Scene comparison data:
● ● ●
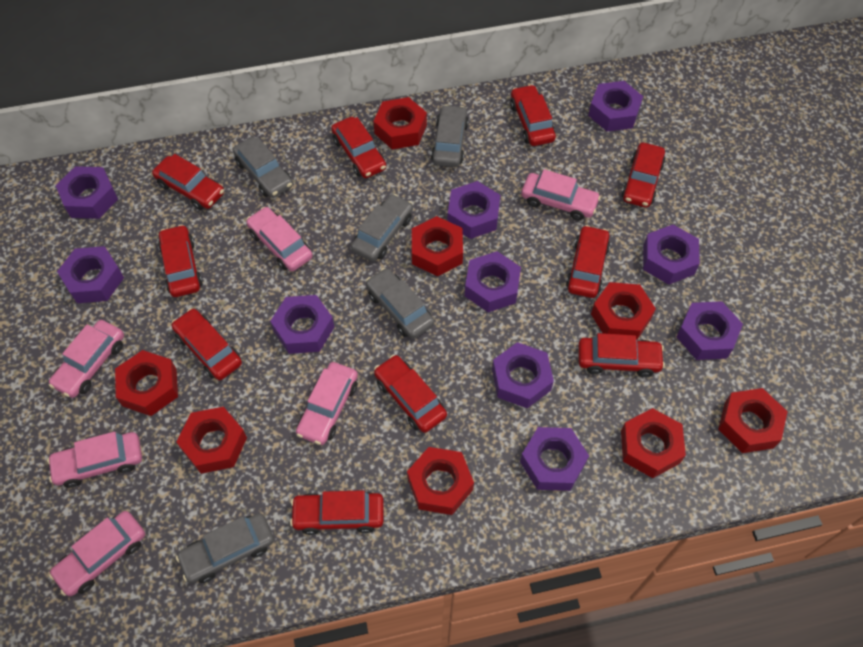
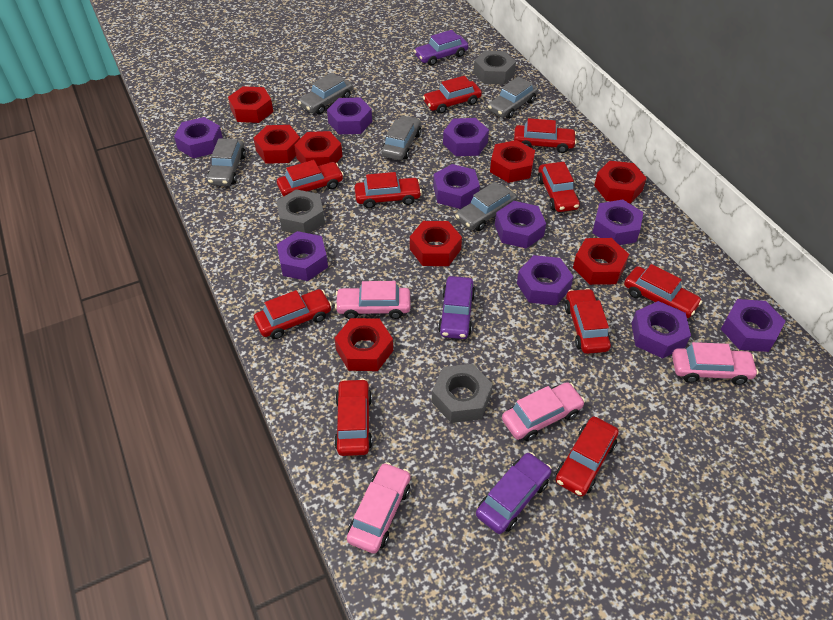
grey nut: 0 -> 3
pink car: 6 -> 4
purple car: 0 -> 3

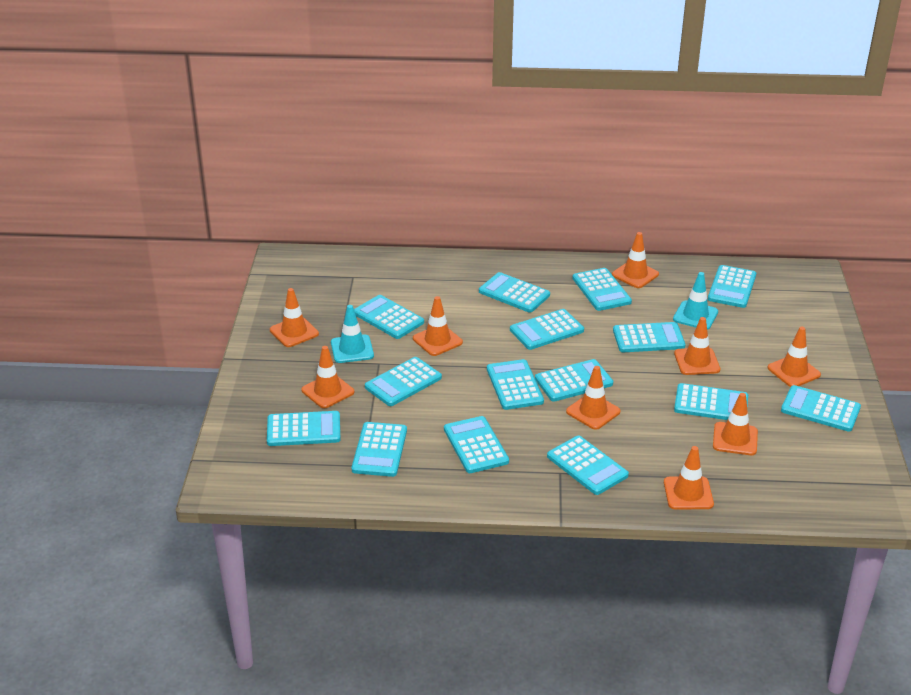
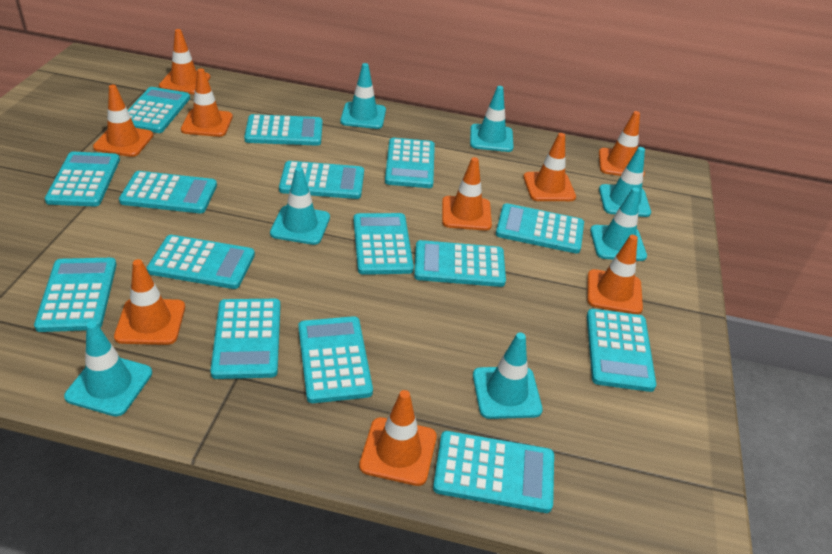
turquoise traffic cone: 2 -> 7

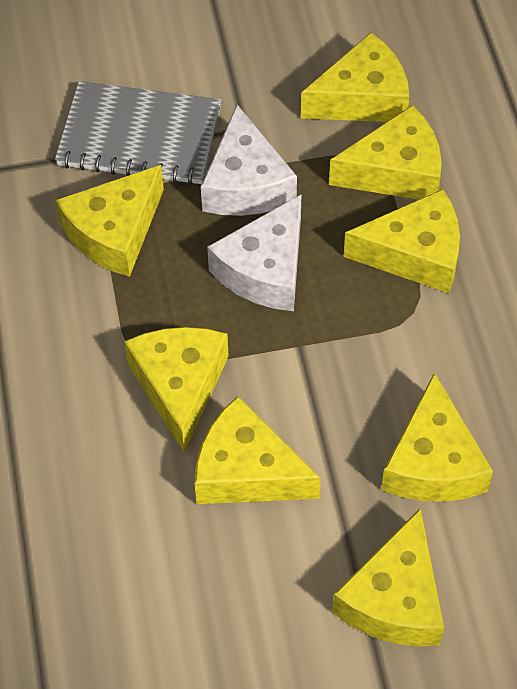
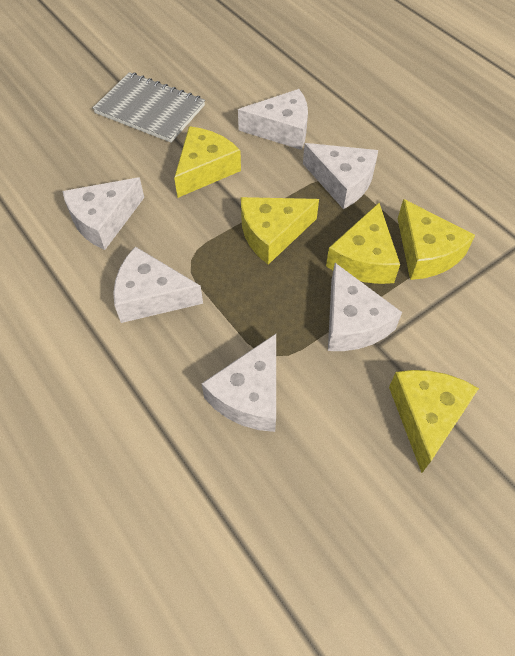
white cheese: 2 -> 6
yellow cheese: 8 -> 5

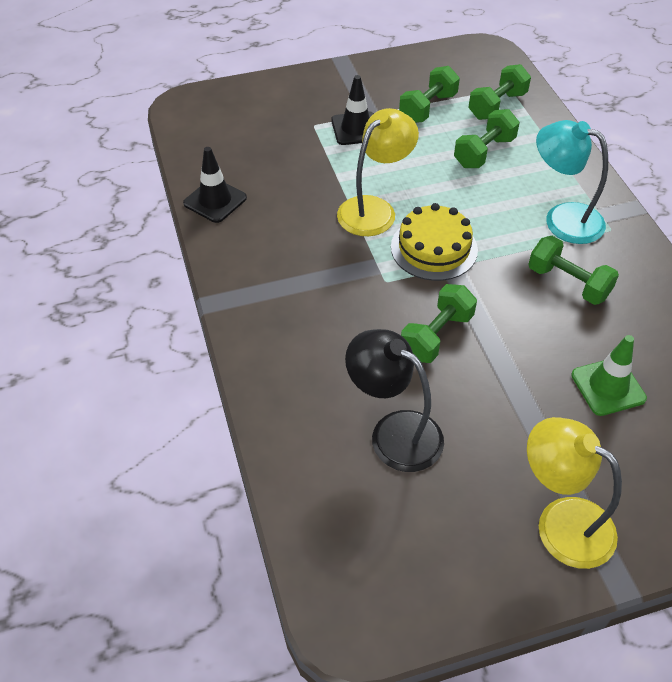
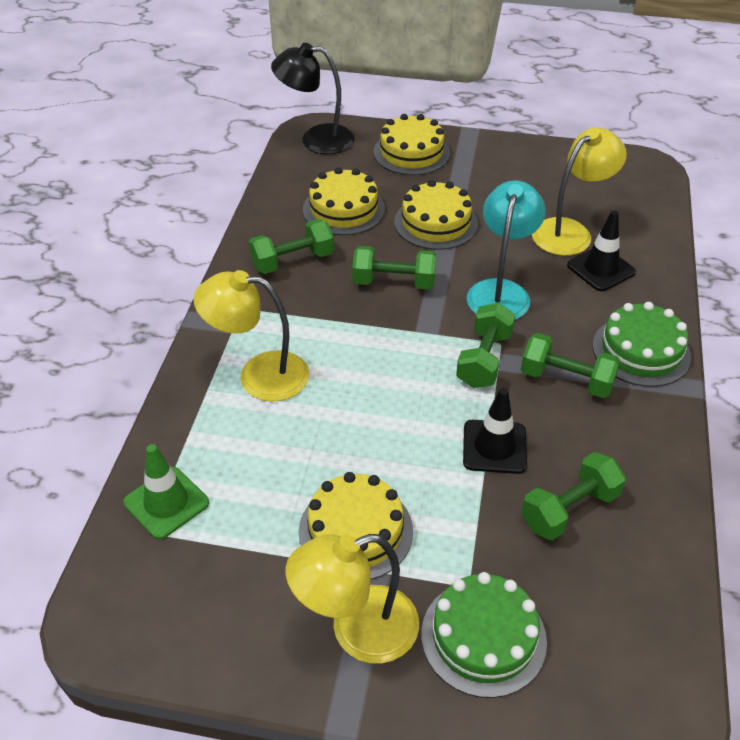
green cake: 0 -> 2
yellow cake: 1 -> 4
yellow lamp: 2 -> 3

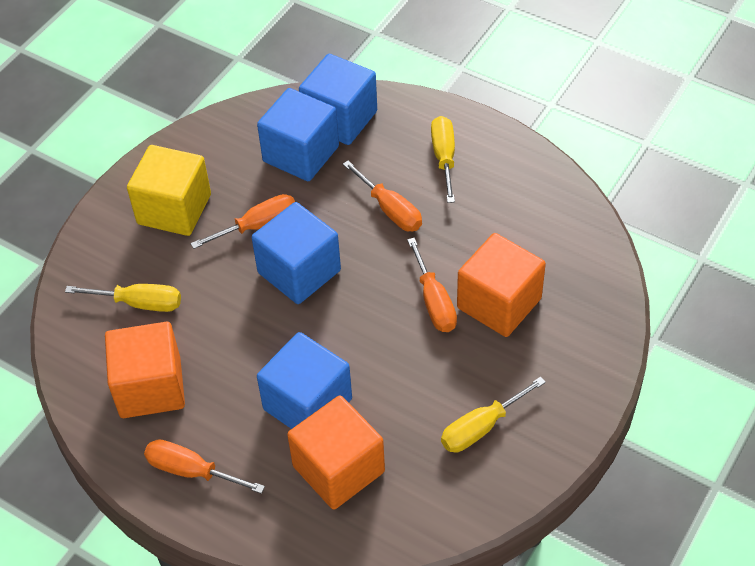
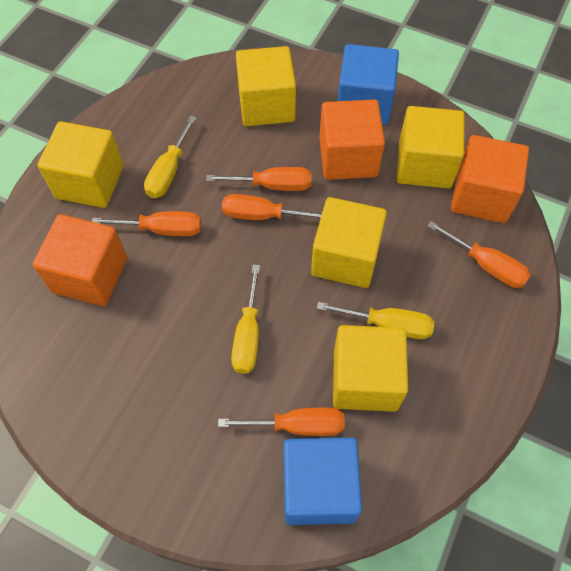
blue cube: 4 -> 2
orange screwdriver: 4 -> 5
yellow cube: 1 -> 5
● ● ●
Omit the pictures and write out the lines above from the one with "yellow cake: 1 -> 4" through the last, unchanged.

Exercise result:
yellow cake: 1 -> 4
yellow lamp: 2 -> 3

blue cube: 4 -> 2
orange screwdriver: 4 -> 5
yellow cube: 1 -> 5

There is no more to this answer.